### [GIVEN TASK]
Write out each line of the entries below without any change, omitting the pictures.
● ● ●
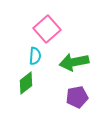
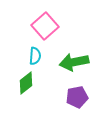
pink square: moved 2 px left, 3 px up
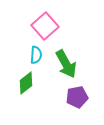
cyan semicircle: moved 1 px right, 1 px up
green arrow: moved 8 px left, 2 px down; rotated 108 degrees counterclockwise
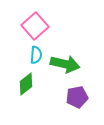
pink square: moved 10 px left
green arrow: moved 1 px left; rotated 48 degrees counterclockwise
green diamond: moved 1 px down
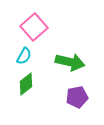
pink square: moved 1 px left, 1 px down
cyan semicircle: moved 12 px left, 1 px down; rotated 24 degrees clockwise
green arrow: moved 5 px right, 2 px up
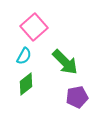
green arrow: moved 5 px left; rotated 32 degrees clockwise
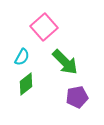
pink square: moved 10 px right
cyan semicircle: moved 2 px left, 1 px down
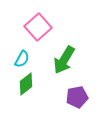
pink square: moved 6 px left
cyan semicircle: moved 2 px down
green arrow: moved 1 px left, 2 px up; rotated 76 degrees clockwise
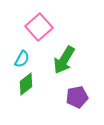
pink square: moved 1 px right
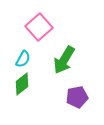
cyan semicircle: moved 1 px right
green diamond: moved 4 px left
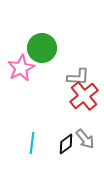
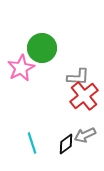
gray arrow: moved 4 px up; rotated 105 degrees clockwise
cyan line: rotated 25 degrees counterclockwise
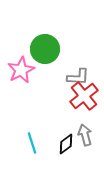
green circle: moved 3 px right, 1 px down
pink star: moved 2 px down
gray arrow: rotated 100 degrees clockwise
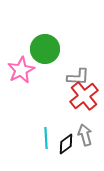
cyan line: moved 14 px right, 5 px up; rotated 15 degrees clockwise
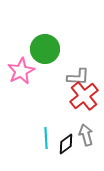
pink star: moved 1 px down
gray arrow: moved 1 px right
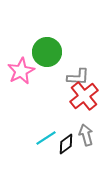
green circle: moved 2 px right, 3 px down
cyan line: rotated 60 degrees clockwise
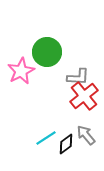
gray arrow: rotated 25 degrees counterclockwise
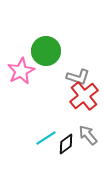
green circle: moved 1 px left, 1 px up
gray L-shape: rotated 15 degrees clockwise
gray arrow: moved 2 px right
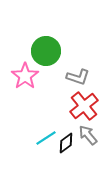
pink star: moved 4 px right, 5 px down; rotated 8 degrees counterclockwise
red cross: moved 10 px down
black diamond: moved 1 px up
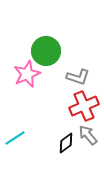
pink star: moved 2 px right, 2 px up; rotated 12 degrees clockwise
red cross: rotated 16 degrees clockwise
cyan line: moved 31 px left
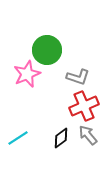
green circle: moved 1 px right, 1 px up
cyan line: moved 3 px right
black diamond: moved 5 px left, 5 px up
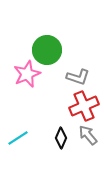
black diamond: rotated 30 degrees counterclockwise
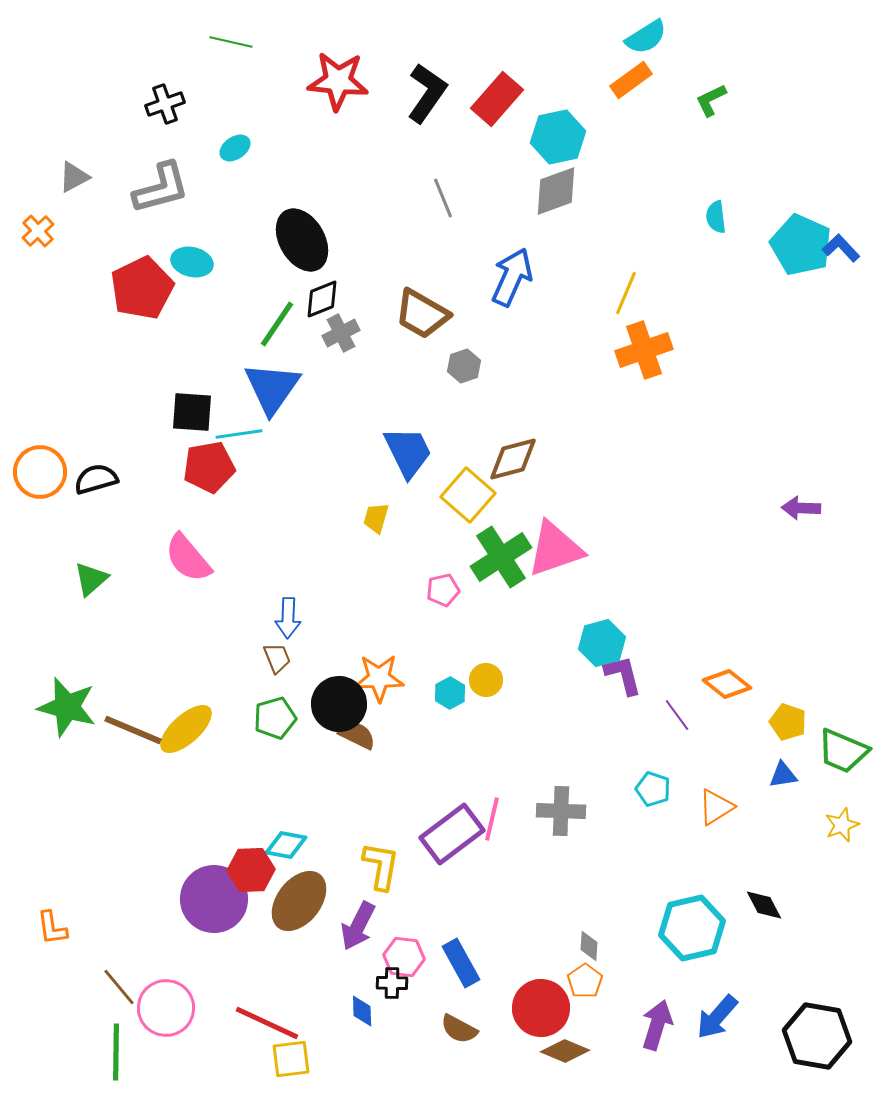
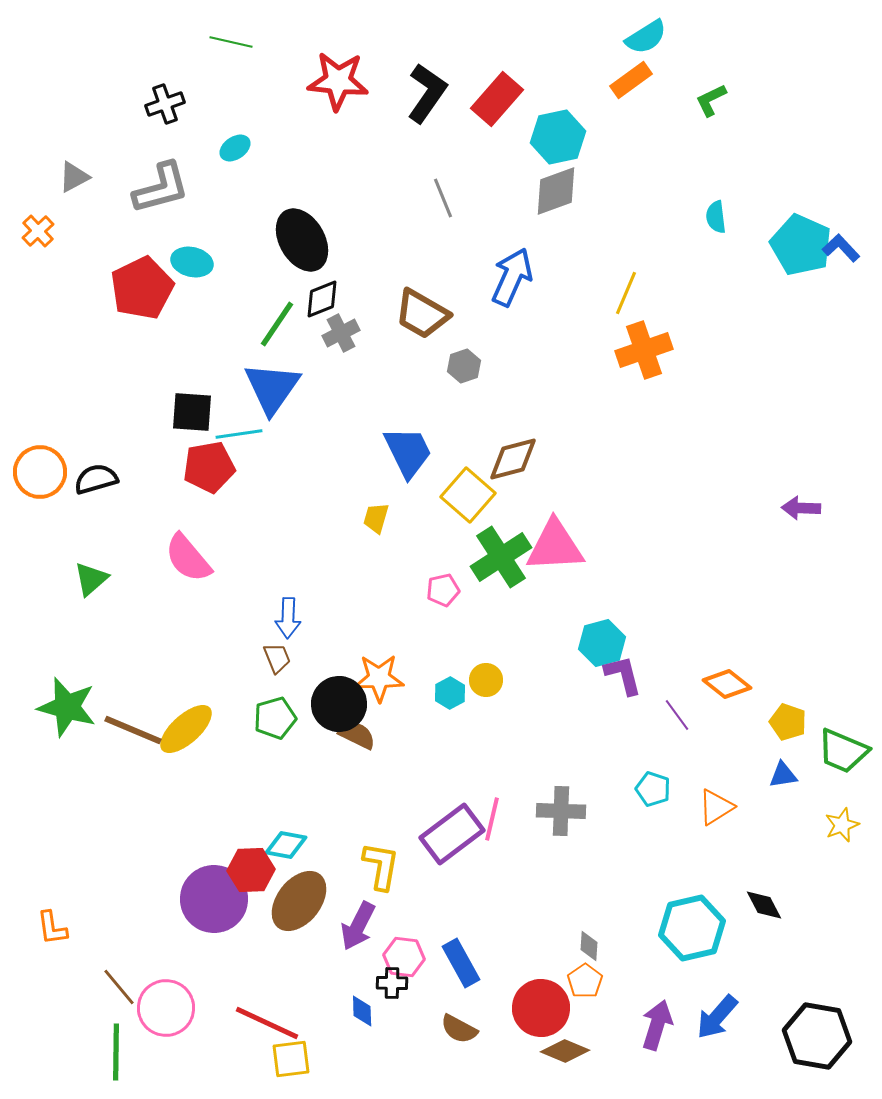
pink triangle at (555, 549): moved 3 px up; rotated 16 degrees clockwise
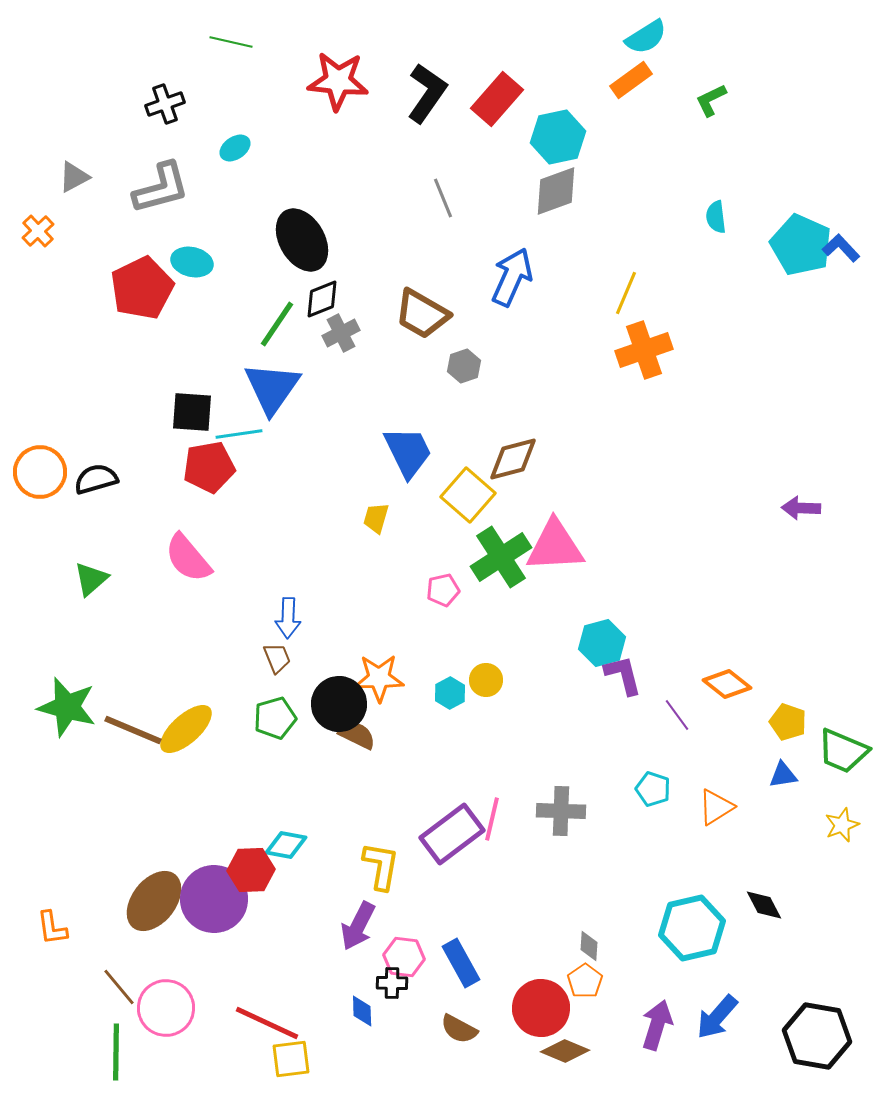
brown ellipse at (299, 901): moved 145 px left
● ● ●
### [COMPLETE OUTPUT]
pink square: moved 2 px left, 3 px up
cyan semicircle: moved 1 px right, 1 px up
green arrow: moved 8 px left, 2 px down; rotated 108 degrees counterclockwise
pink square: moved 10 px left
green arrow: moved 1 px left; rotated 48 degrees counterclockwise
green diamond: moved 1 px down
pink square: moved 1 px left, 1 px down
cyan semicircle: moved 12 px left, 1 px down; rotated 24 degrees clockwise
green arrow: moved 5 px right, 2 px up
green arrow: moved 5 px left; rotated 32 degrees clockwise
pink square: moved 10 px right
cyan semicircle: moved 2 px left, 1 px down
pink square: moved 6 px left
cyan semicircle: moved 2 px down
green arrow: moved 1 px left, 2 px up; rotated 76 degrees clockwise
pink square: moved 1 px right
cyan semicircle: moved 1 px right
green diamond: moved 4 px left
gray arrow: moved 4 px up; rotated 105 degrees clockwise
cyan line: rotated 25 degrees counterclockwise
green circle: moved 3 px right, 1 px down
pink star: moved 2 px down
gray arrow: rotated 100 degrees clockwise
cyan line: moved 14 px right, 5 px up; rotated 15 degrees clockwise
pink star: moved 1 px down
gray arrow: moved 1 px right
green circle: moved 2 px right, 3 px down
cyan line: rotated 60 degrees clockwise
gray arrow: rotated 25 degrees counterclockwise
green circle: moved 1 px left, 1 px up
gray L-shape: rotated 15 degrees clockwise
gray arrow: moved 2 px right
pink star: moved 4 px right, 5 px down; rotated 8 degrees counterclockwise
red cross: moved 10 px down
black diamond: moved 1 px up
pink star: moved 2 px right, 2 px up; rotated 12 degrees clockwise
red cross: rotated 16 degrees clockwise
cyan line: moved 31 px left
green circle: moved 1 px right, 1 px up
cyan line: moved 3 px right
black diamond: moved 5 px left, 5 px up
black diamond: rotated 30 degrees counterclockwise
pink triangle at (555, 549): moved 3 px up; rotated 16 degrees clockwise
brown ellipse at (299, 901): moved 145 px left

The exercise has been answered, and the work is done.